++++ RECORDS PROVIDED
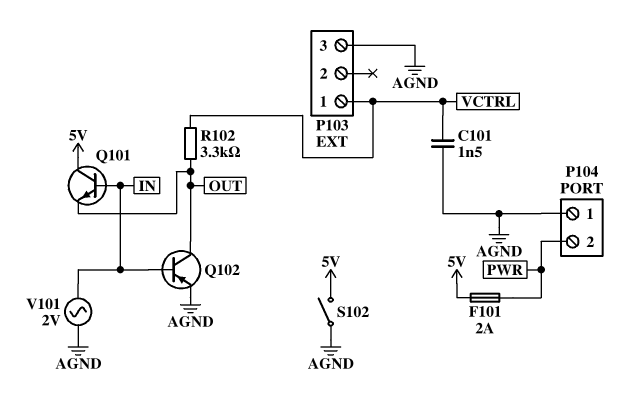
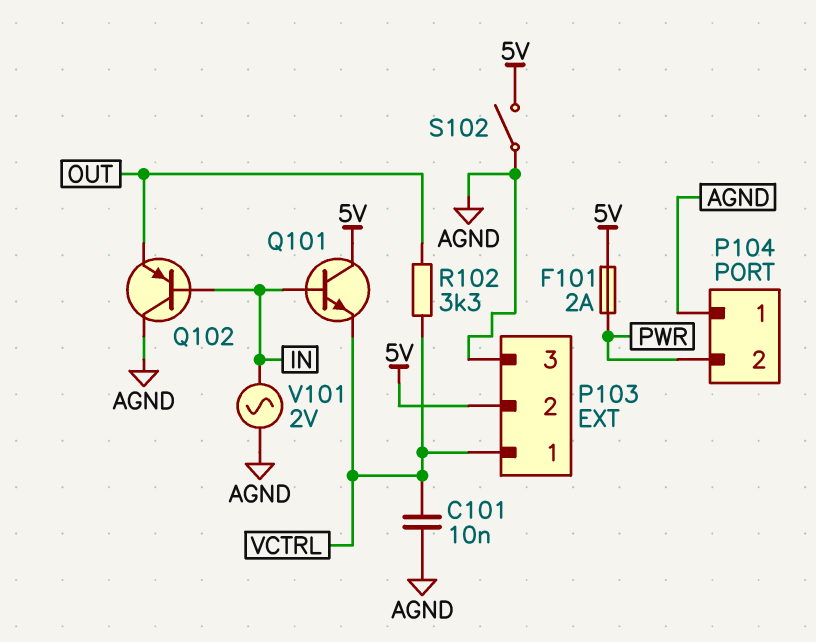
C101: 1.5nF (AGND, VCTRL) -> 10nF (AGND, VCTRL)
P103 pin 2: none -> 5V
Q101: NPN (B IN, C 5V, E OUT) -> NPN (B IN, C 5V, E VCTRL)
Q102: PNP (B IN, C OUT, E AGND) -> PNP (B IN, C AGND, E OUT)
++++++++
++++ RECORDS PROVIDED
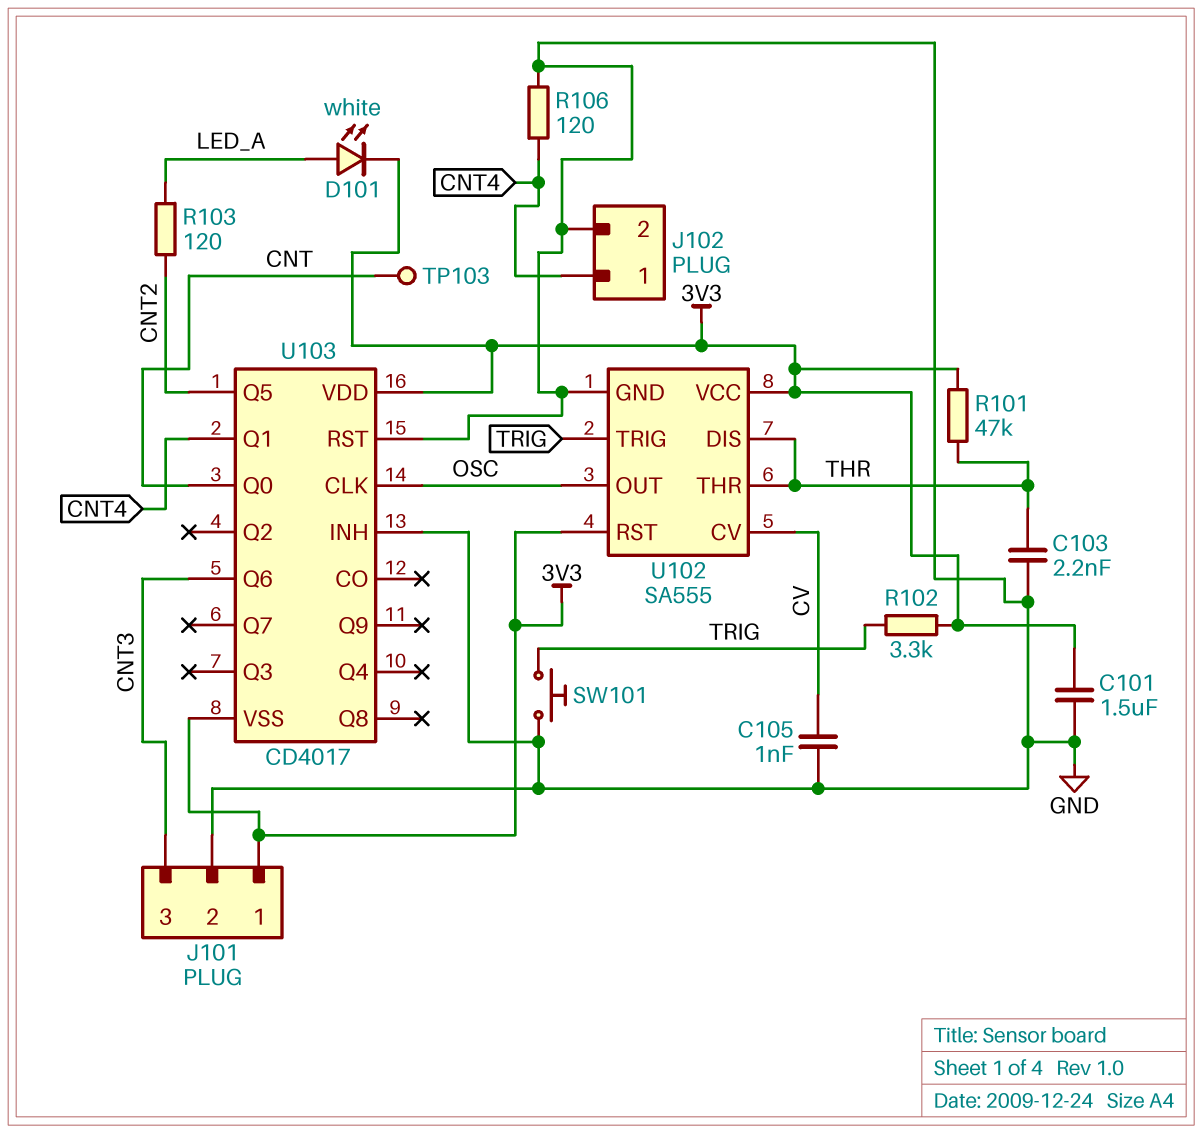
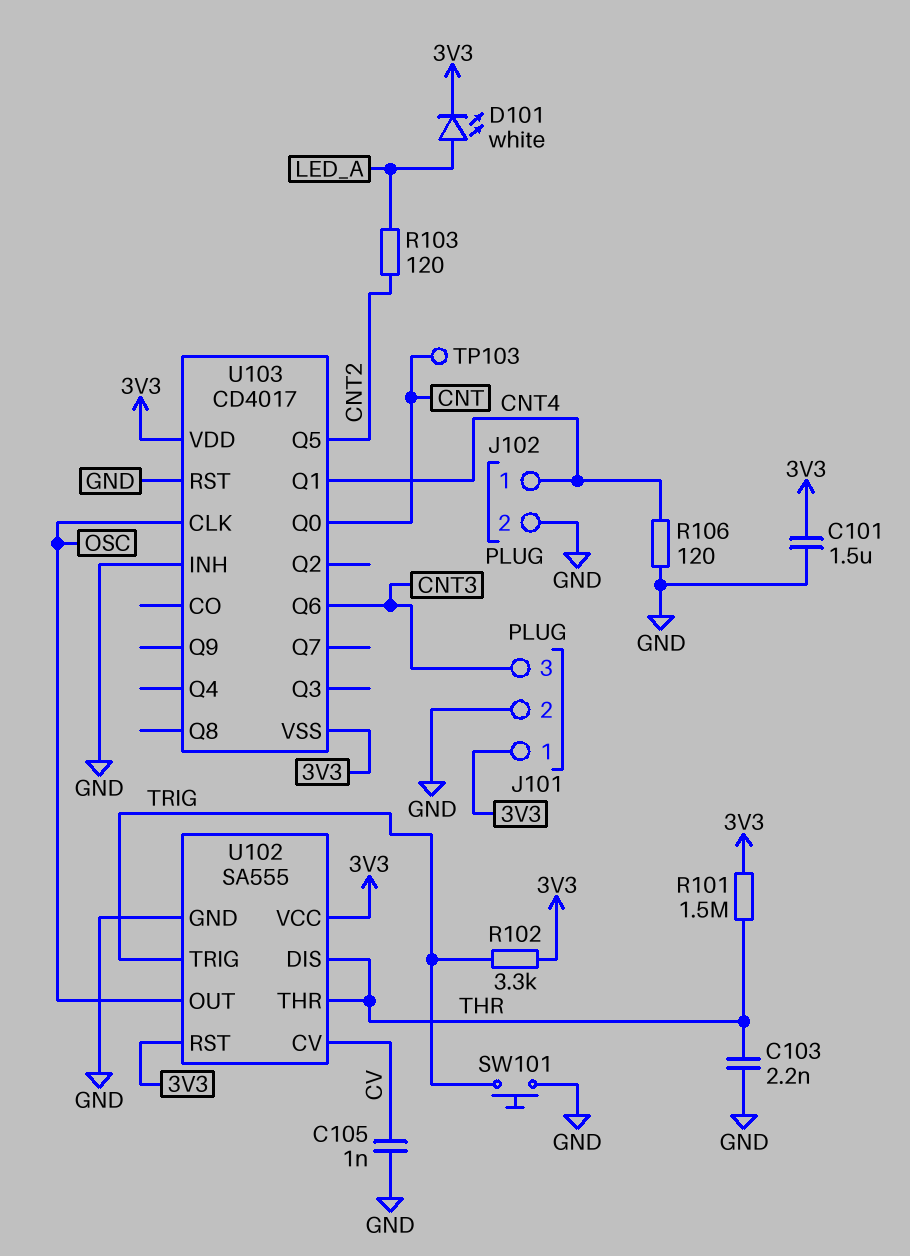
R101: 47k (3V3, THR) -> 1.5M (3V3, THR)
++++++++
• [TASK TO COMPLETE]
From the records above, copy only the lines starting with the line that holds "C101: 1.5nF (AGND, VCTRL)" and going on through the line that holds "Q102: PNP (B", exactly as written.

• [TASK SOLUTION]
C101: 1.5nF (AGND, VCTRL) -> 10nF (AGND, VCTRL)
P103 pin 2: none -> 5V
Q101: NPN (B IN, C 5V, E OUT) -> NPN (B IN, C 5V, E VCTRL)
Q102: PNP (B IN, C OUT, E AGND) -> PNP (B IN, C AGND, E OUT)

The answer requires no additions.